Exercise prompt: Reproduce exactly the run of lines that begins with the one containing "IC3 pin in-: IN -> STG" and ends with the last line of the records, omitting pictures.

[Items from a dataset]
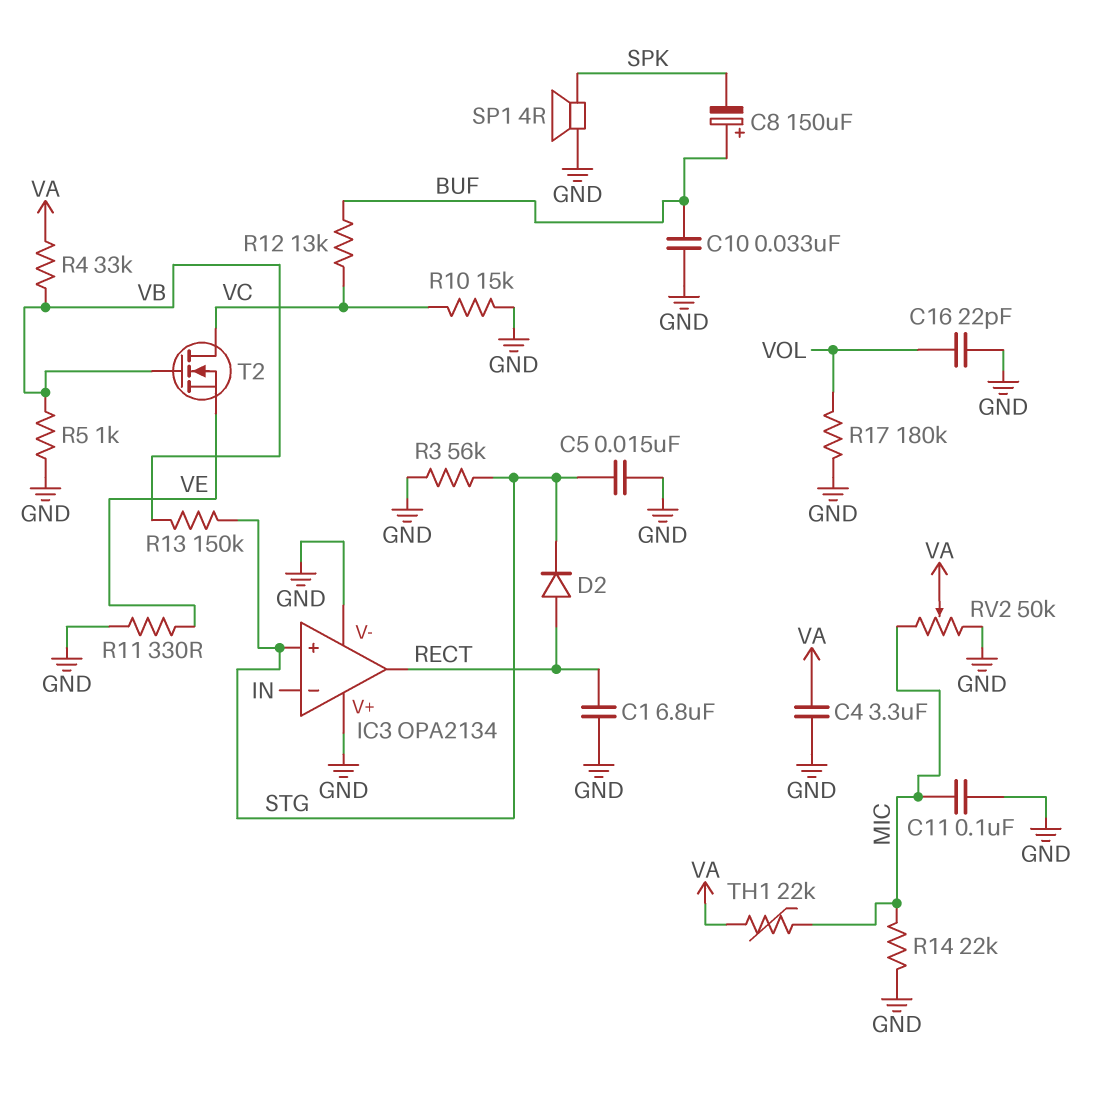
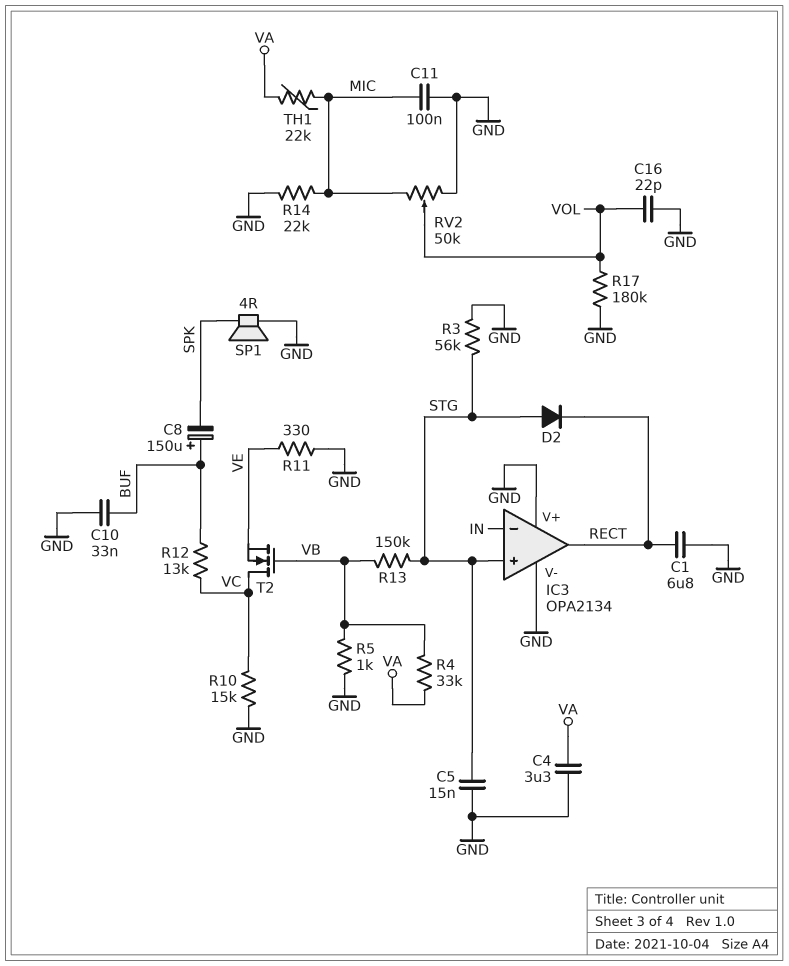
D2: diode (A RECT, K STG) -> diode (A STG, K RECT)
RV2: 50k (GND, MIC, wiper VA) -> 50k (GND, MIC, wiper VOL)

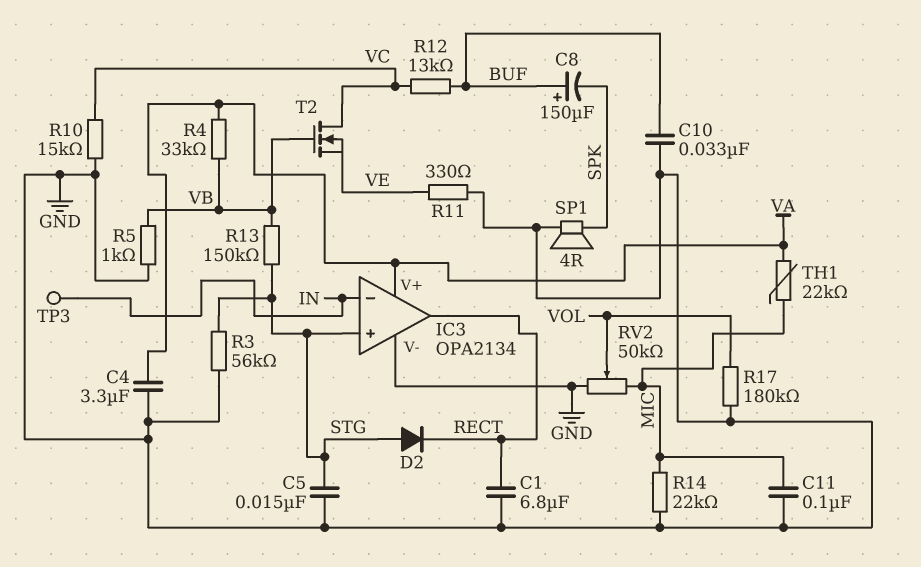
C16: 22pF (GND, VOL) -> none
IC3 pin V+: GND -> VA
TP3: none -> test point (IN)

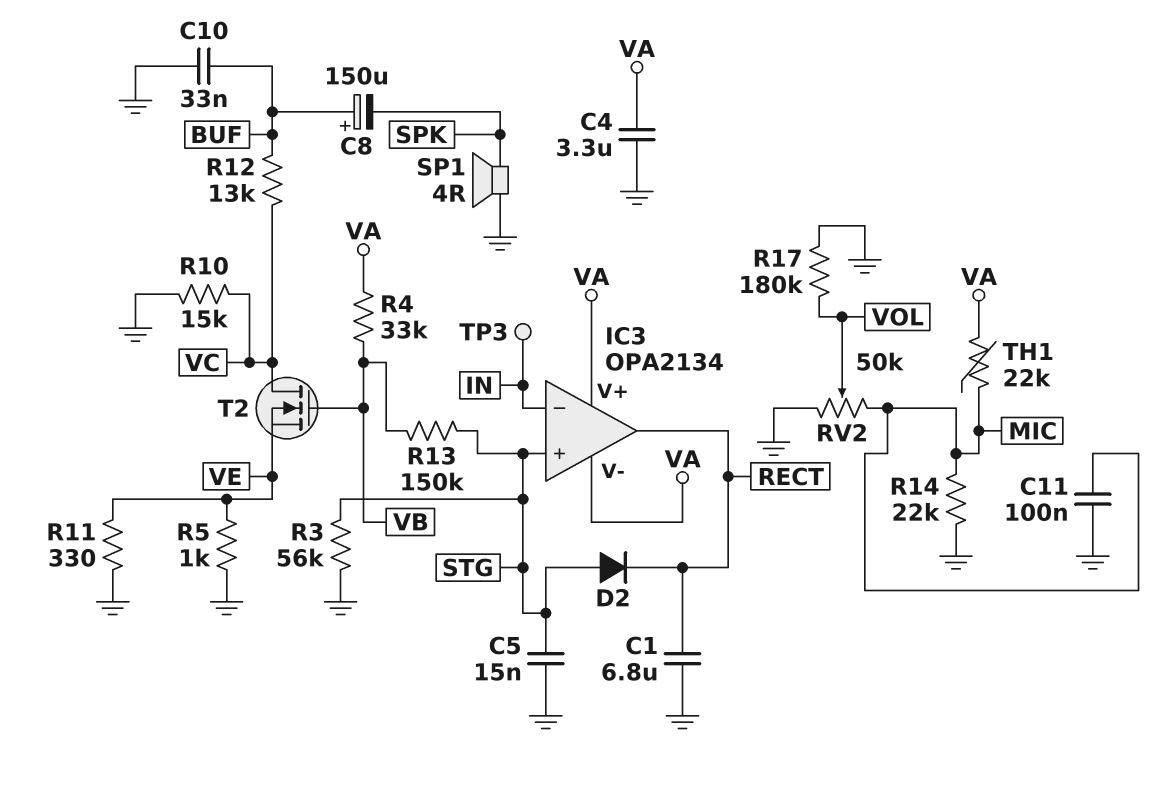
IC3 pin V-: GND -> VA
R5: 1k (GND, VB) -> 1k (GND, VE)

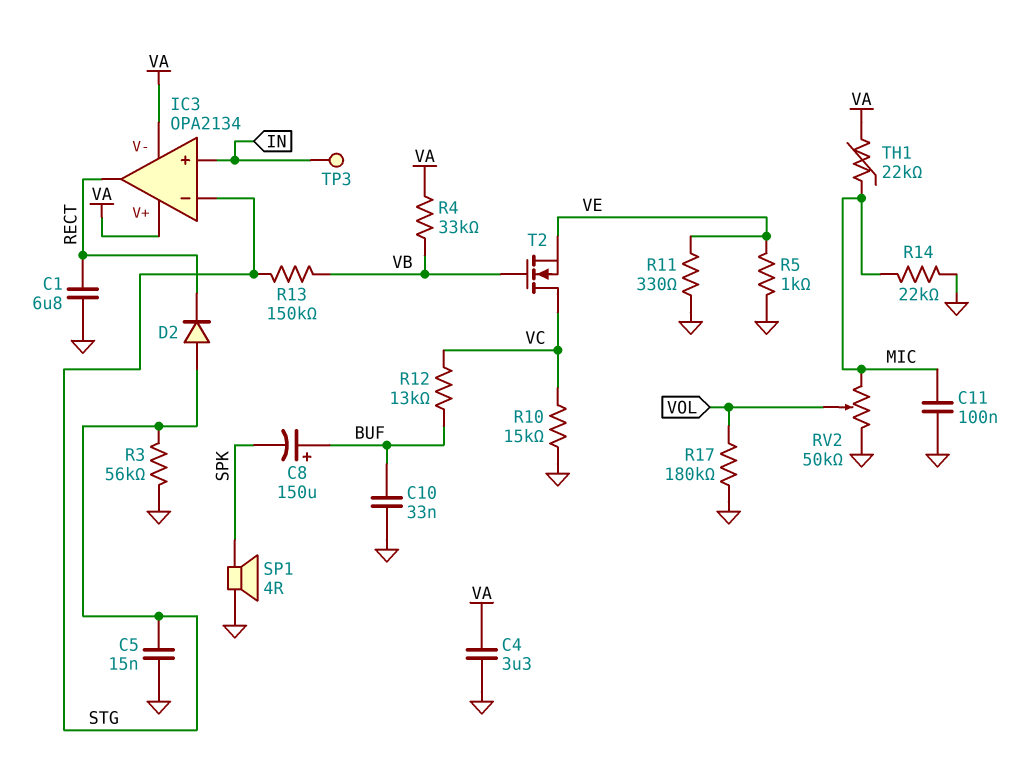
IC3 pin in+: STG -> IN
IC3 pin in-: IN -> STG

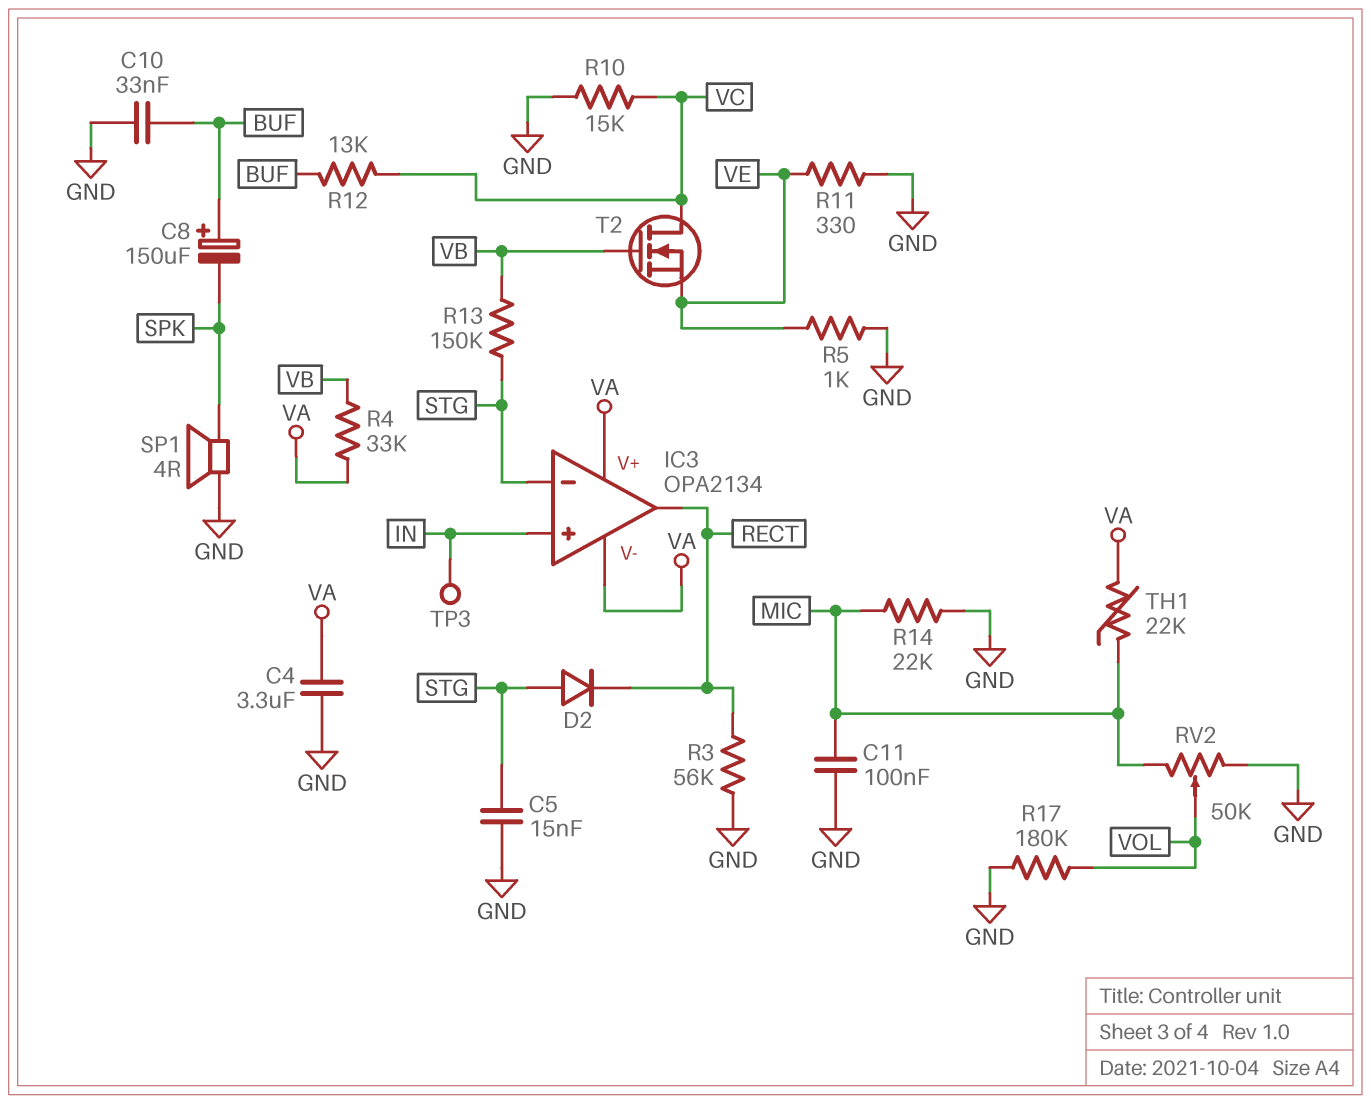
C1: 6.8uF (GND, RECT) -> none
R3: 56k (GND, STG) -> 56k (GND, RECT)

Task answer:
IC3 pin in-: IN -> STG

C1: 6.8uF (GND, RECT) -> none
R3: 56k (GND, STG) -> 56k (GND, RECT)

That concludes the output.